■ **About this exercise**:
Please output every line of the material as it stands, without the pictures.

━━━

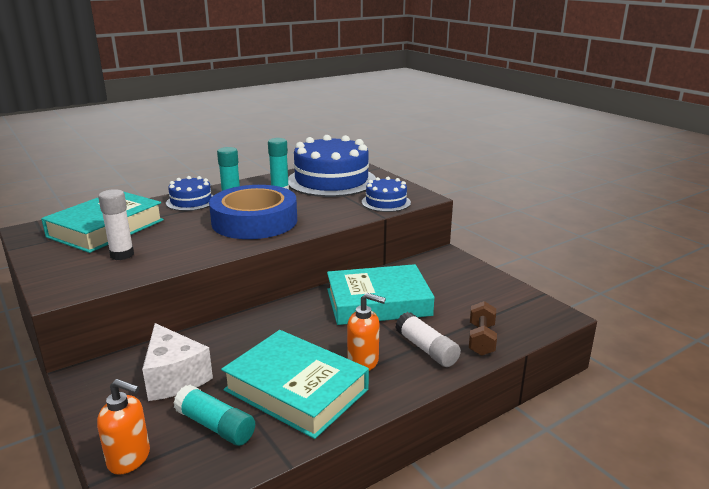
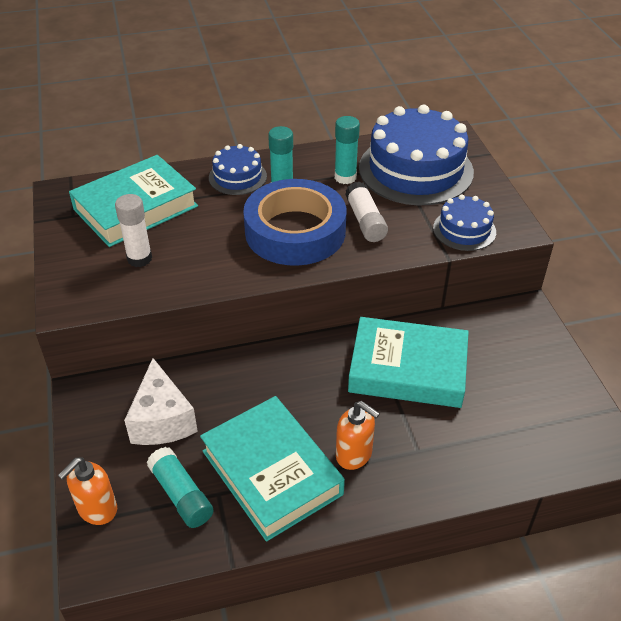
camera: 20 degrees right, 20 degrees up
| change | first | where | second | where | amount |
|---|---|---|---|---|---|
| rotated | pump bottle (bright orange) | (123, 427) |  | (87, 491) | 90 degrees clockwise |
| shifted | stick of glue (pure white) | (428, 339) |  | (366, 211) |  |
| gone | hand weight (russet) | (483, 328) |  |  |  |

━━━

■ **Completed exercise**:
camera: 20 degrees right, 20 degrees up
| change | first | where | second | where | amount |
|---|---|---|---|---|---|
| rotated | pump bottle (bright orange) | (123, 427) |  | (87, 491) | 90 degrees clockwise |
| shifted | stick of glue (pure white) | (428, 339) |  | (366, 211) |  |
| gone | hand weight (russet) | (483, 328) |  |  |  |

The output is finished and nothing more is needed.